### [Set problem]
Can you return, word for word, the stretch of the records below from the line containing "red trapezoid: moved 5 px left, 2 px down" through the line containing "green arrow: moved", with the pictures left out?

Stored data entries:
○ ○ ○ ○

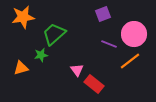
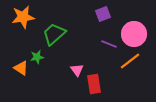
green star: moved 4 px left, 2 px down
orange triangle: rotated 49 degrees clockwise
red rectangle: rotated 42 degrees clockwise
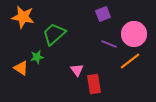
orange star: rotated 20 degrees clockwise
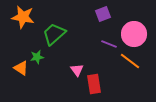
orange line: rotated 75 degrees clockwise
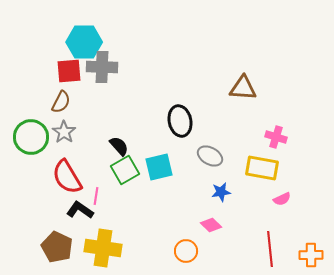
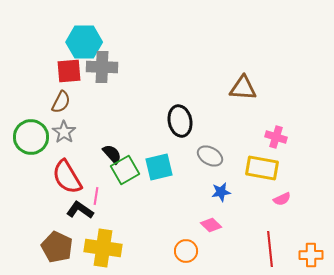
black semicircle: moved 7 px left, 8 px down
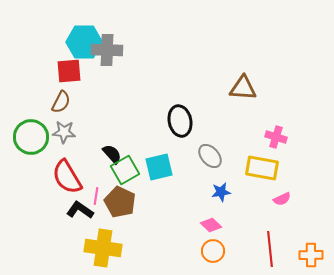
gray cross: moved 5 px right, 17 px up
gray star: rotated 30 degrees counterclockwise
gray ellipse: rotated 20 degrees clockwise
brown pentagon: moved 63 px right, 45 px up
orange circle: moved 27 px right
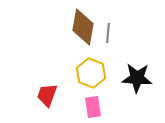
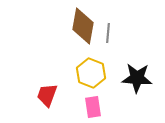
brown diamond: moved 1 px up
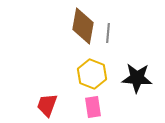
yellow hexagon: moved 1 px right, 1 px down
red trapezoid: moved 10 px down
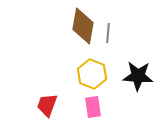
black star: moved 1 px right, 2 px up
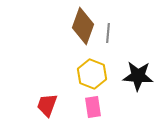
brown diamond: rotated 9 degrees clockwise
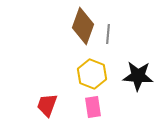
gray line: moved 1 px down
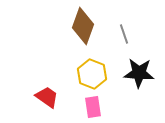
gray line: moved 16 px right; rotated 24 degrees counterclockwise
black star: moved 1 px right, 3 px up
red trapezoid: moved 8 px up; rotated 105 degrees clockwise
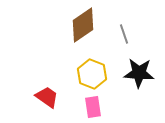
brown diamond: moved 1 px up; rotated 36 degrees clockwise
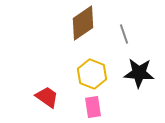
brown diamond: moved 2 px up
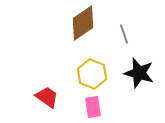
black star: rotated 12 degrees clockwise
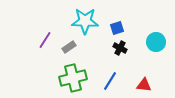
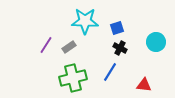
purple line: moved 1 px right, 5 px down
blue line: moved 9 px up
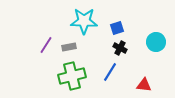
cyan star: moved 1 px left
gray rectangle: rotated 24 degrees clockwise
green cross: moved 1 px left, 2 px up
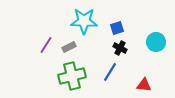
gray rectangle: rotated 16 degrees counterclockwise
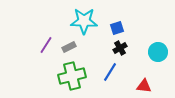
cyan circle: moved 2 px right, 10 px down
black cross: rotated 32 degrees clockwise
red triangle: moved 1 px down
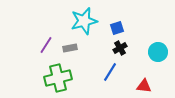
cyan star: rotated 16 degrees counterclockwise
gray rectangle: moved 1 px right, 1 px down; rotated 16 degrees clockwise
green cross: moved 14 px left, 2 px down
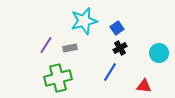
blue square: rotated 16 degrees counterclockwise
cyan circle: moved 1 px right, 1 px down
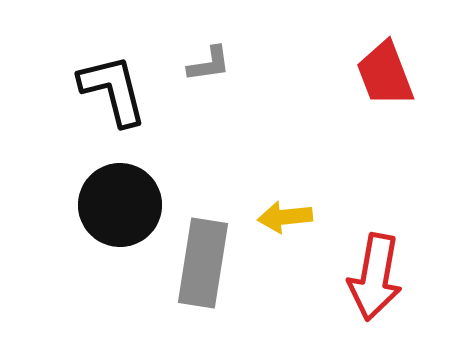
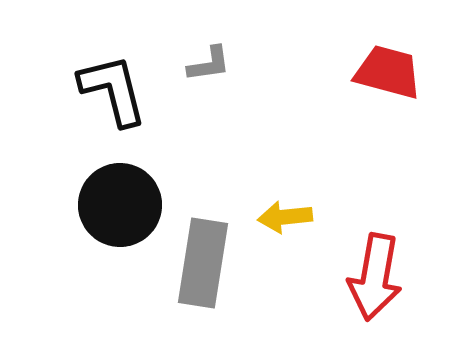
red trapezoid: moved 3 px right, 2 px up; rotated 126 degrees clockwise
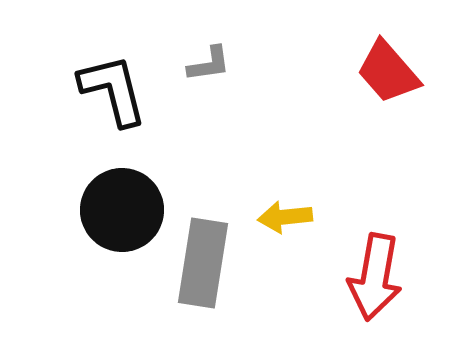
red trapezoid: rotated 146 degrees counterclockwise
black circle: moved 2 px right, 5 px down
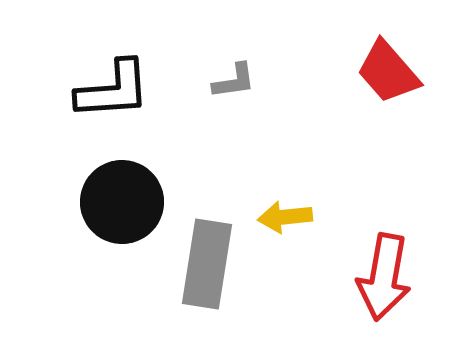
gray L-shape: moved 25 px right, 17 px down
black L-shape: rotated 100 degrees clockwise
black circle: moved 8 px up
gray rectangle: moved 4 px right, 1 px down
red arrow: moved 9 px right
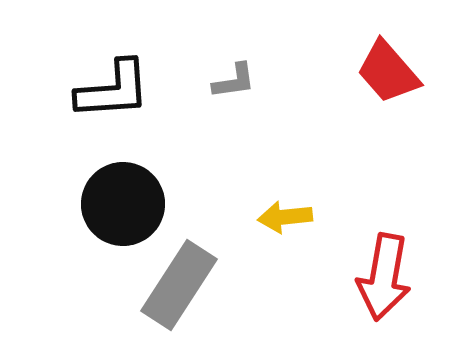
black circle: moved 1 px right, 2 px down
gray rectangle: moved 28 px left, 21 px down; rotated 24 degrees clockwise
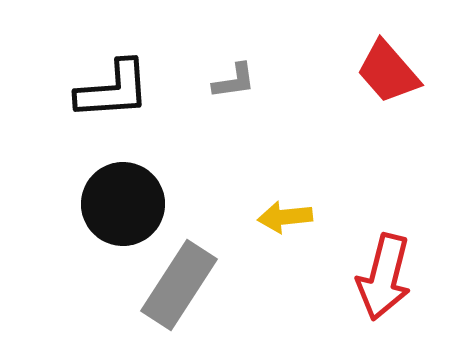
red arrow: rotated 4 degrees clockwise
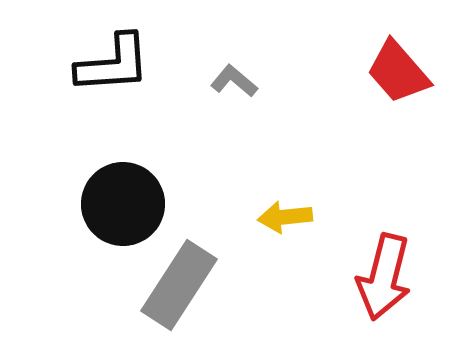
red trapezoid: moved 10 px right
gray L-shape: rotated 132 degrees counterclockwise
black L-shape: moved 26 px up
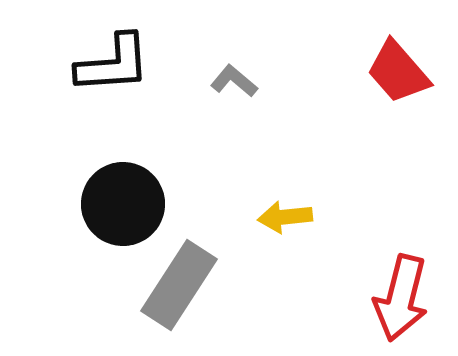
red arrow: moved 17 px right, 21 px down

○ ○ ○ ○

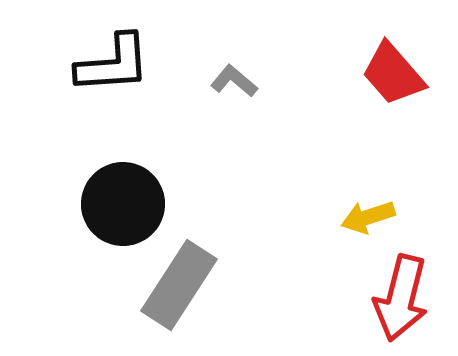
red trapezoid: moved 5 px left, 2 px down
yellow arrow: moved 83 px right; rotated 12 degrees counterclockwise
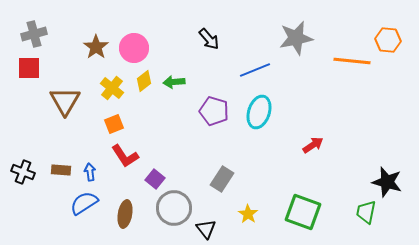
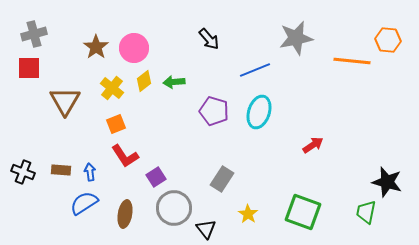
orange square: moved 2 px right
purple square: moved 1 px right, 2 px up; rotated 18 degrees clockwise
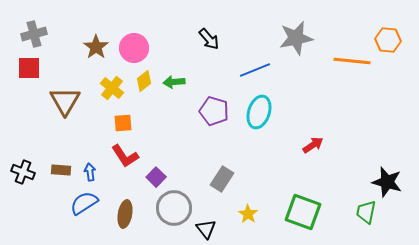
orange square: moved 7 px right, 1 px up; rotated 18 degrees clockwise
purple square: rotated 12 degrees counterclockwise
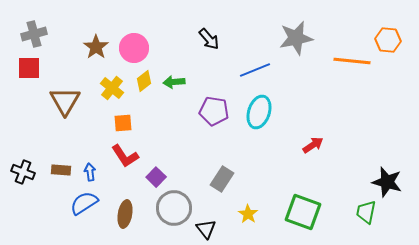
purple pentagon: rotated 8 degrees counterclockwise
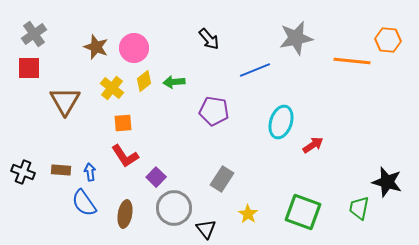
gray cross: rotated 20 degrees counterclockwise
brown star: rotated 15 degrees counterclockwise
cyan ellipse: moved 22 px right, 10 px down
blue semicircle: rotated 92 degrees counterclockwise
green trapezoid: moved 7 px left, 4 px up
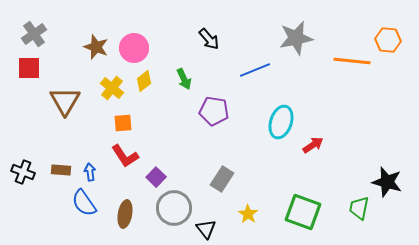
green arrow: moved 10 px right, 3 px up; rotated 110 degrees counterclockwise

○ ○ ○ ○

### [Final answer]
red trapezoid: moved 5 px left, 2 px down
yellow arrow: moved 83 px right; rotated 12 degrees counterclockwise
orange square: moved 2 px right
purple square: moved 1 px right, 2 px up; rotated 18 degrees clockwise
orange square: moved 7 px right, 1 px up; rotated 18 degrees clockwise
purple square: rotated 12 degrees counterclockwise
purple pentagon: rotated 8 degrees counterclockwise
gray cross: rotated 20 degrees counterclockwise
brown star: rotated 15 degrees counterclockwise
cyan ellipse: moved 22 px right, 10 px down
blue semicircle: rotated 92 degrees counterclockwise
green trapezoid: moved 7 px left, 4 px up
green arrow: moved 10 px right, 3 px up; rotated 110 degrees counterclockwise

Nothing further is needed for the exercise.